(Saved data entries)
------------------------------

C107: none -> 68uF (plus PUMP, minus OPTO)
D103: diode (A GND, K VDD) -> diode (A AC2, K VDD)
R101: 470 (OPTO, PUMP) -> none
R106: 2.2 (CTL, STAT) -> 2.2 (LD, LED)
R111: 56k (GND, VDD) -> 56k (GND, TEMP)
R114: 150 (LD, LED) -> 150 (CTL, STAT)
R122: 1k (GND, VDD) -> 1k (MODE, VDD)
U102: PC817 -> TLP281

------------------------------

ABOUT THIS EXERCISE ▸
Could you transcribe all of the data exactly as it is given?

WRITTEN SOLUTION ▸
C107: none -> 68uF (plus PUMP, minus OPTO)
D103: diode (A GND, K VDD) -> diode (A AC2, K VDD)
R101: 470 (OPTO, PUMP) -> none
R106: 2.2 (CTL, STAT) -> 2.2 (LD, LED)
R111: 56k (GND, VDD) -> 56k (GND, TEMP)
R114: 150 (LD, LED) -> 150 (CTL, STAT)
R122: 1k (GND, VDD) -> 1k (MODE, VDD)
U102: PC817 -> TLP281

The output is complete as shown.